*** Opening of RECORDS SHOWN ***

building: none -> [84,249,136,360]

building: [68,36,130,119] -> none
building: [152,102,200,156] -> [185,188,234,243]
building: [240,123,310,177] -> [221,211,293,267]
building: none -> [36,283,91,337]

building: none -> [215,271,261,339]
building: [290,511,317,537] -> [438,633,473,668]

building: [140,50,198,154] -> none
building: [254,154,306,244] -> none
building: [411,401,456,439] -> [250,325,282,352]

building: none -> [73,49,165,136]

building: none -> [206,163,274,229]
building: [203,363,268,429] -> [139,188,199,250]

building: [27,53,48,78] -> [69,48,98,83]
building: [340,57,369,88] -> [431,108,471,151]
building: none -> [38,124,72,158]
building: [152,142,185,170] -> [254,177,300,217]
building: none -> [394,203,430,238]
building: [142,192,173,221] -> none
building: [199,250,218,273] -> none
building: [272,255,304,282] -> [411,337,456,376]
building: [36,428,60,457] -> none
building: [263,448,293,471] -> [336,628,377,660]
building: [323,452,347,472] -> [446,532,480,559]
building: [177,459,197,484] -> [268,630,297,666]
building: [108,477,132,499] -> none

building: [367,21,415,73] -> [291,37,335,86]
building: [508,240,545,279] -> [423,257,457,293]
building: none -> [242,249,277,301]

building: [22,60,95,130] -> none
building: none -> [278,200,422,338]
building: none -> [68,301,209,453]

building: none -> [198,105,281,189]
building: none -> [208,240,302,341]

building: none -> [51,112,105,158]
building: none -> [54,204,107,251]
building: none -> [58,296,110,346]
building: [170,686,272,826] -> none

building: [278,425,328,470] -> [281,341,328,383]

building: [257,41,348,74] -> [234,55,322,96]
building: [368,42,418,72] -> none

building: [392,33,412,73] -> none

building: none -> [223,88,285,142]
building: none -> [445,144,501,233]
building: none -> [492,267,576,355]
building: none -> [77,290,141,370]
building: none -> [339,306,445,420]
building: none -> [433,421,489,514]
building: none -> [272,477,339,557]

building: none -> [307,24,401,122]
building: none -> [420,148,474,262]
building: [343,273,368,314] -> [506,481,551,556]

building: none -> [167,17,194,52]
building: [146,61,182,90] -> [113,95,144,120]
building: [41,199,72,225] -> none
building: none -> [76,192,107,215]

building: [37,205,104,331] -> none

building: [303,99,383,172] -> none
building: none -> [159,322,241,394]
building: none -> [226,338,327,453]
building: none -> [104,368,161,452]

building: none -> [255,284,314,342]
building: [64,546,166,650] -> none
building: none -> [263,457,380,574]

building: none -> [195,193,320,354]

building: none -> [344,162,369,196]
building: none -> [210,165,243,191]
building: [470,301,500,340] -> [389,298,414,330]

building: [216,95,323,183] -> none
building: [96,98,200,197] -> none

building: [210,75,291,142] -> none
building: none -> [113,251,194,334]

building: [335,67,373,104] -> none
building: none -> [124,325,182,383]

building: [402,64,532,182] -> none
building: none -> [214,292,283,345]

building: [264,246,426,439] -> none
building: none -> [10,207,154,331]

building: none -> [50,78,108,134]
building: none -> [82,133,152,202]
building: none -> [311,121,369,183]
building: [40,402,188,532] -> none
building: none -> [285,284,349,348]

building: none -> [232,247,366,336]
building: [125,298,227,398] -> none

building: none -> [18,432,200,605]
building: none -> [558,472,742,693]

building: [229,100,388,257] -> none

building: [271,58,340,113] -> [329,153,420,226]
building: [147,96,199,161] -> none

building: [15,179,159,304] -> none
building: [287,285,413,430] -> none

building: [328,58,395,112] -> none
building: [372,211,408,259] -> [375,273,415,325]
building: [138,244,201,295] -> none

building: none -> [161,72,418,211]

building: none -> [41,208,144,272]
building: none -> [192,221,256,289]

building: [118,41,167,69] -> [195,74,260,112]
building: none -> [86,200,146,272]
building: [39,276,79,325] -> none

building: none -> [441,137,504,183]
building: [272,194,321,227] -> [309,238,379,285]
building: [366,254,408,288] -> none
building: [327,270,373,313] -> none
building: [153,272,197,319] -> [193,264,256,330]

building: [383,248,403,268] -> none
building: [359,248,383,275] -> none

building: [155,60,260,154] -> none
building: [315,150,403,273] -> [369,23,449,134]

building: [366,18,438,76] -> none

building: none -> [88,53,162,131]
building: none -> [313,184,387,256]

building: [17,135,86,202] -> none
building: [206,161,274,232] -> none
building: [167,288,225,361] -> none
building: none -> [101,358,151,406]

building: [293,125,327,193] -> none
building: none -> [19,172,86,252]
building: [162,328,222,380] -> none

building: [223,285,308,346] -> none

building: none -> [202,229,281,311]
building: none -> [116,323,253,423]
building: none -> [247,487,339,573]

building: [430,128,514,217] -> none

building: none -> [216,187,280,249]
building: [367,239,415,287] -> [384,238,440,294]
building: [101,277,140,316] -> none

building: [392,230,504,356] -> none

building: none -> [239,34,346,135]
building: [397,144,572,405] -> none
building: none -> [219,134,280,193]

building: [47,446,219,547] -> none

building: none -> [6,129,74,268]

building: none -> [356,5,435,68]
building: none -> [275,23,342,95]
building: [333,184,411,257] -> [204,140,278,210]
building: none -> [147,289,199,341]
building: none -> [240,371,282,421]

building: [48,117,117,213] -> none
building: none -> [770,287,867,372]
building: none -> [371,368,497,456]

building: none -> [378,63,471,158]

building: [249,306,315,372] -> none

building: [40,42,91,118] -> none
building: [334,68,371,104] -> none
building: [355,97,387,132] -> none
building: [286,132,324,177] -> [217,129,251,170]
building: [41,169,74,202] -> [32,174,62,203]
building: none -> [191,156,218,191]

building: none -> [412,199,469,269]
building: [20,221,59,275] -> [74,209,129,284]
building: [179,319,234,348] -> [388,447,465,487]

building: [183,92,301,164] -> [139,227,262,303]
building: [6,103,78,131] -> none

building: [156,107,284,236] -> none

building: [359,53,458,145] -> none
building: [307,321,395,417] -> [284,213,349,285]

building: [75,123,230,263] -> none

*** Close of RECORDS SHOWN ***

* [EXERCISE BRIEF] From the entries above, extract only the lines running from the one containing "building: none -> [116,323,253,423]" through the one containing "building: [20,221,59,275] -> [74,209,129,284]", inclusive.

* [RESPONSE BOX]
building: none -> [116,323,253,423]
building: none -> [247,487,339,573]

building: [430,128,514,217] -> none

building: none -> [216,187,280,249]
building: [367,239,415,287] -> [384,238,440,294]
building: [101,277,140,316] -> none

building: [392,230,504,356] -> none

building: none -> [239,34,346,135]
building: [397,144,572,405] -> none
building: none -> [219,134,280,193]

building: [47,446,219,547] -> none

building: none -> [6,129,74,268]

building: none -> [356,5,435,68]
building: none -> [275,23,342,95]
building: [333,184,411,257] -> [204,140,278,210]
building: none -> [147,289,199,341]
building: none -> [240,371,282,421]

building: [48,117,117,213] -> none
building: none -> [770,287,867,372]
building: none -> [371,368,497,456]

building: none -> [378,63,471,158]

building: [249,306,315,372] -> none

building: [40,42,91,118] -> none
building: [334,68,371,104] -> none
building: [355,97,387,132] -> none
building: [286,132,324,177] -> [217,129,251,170]
building: [41,169,74,202] -> [32,174,62,203]
building: none -> [191,156,218,191]

building: none -> [412,199,469,269]
building: [20,221,59,275] -> [74,209,129,284]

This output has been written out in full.